■ INSTRUCTIONS TO FOLLOW:
Return all lines from the listing below that include the word "turquoise".
§ §
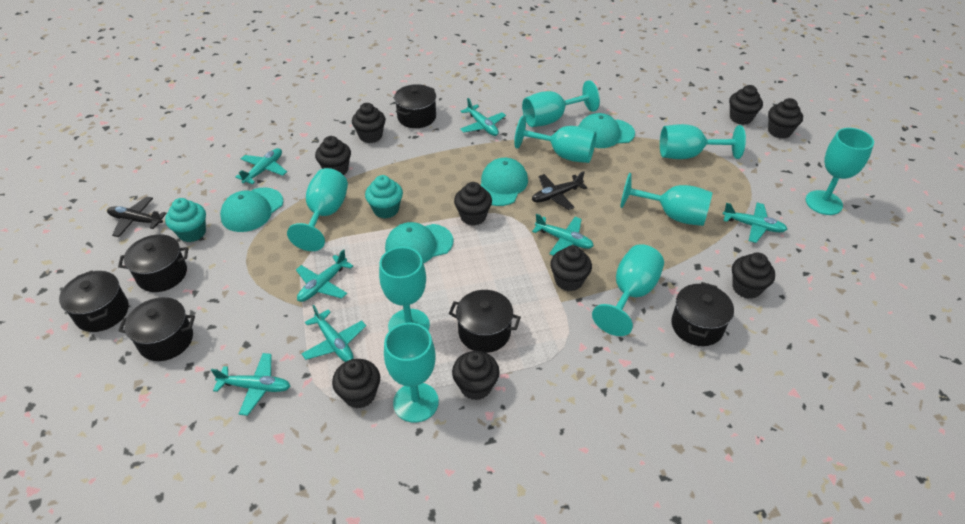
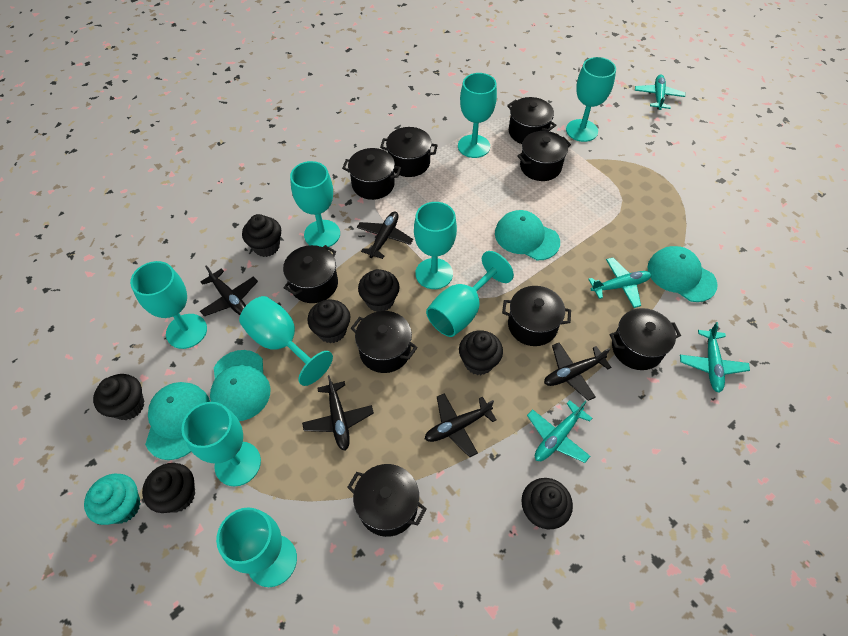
black cupcake: 9 -> 7
black plane: 2 -> 5
black pot: 6 -> 9
turquoise cupcake: 2 -> 1
turquoise plane: 7 -> 4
§ §
■ RESPONSE FOR THIS EXERCISE:
turquoise cupcake: 2 -> 1
turquoise plane: 7 -> 4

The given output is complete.